TASK INPUTS |
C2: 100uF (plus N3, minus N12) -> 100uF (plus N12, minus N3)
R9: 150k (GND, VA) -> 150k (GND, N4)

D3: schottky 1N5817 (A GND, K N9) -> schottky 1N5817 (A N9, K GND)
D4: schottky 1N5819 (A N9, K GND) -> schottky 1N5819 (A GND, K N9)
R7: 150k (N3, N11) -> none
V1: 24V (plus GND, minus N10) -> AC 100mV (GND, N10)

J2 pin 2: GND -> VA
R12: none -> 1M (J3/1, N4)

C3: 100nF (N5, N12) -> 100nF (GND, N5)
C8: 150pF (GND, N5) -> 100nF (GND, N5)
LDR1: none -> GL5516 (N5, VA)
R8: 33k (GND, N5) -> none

DIRECTIONS | Across the entries, state how many lines contain "plus", giving the number only.

OUTPUT FOR THIS TASK | 2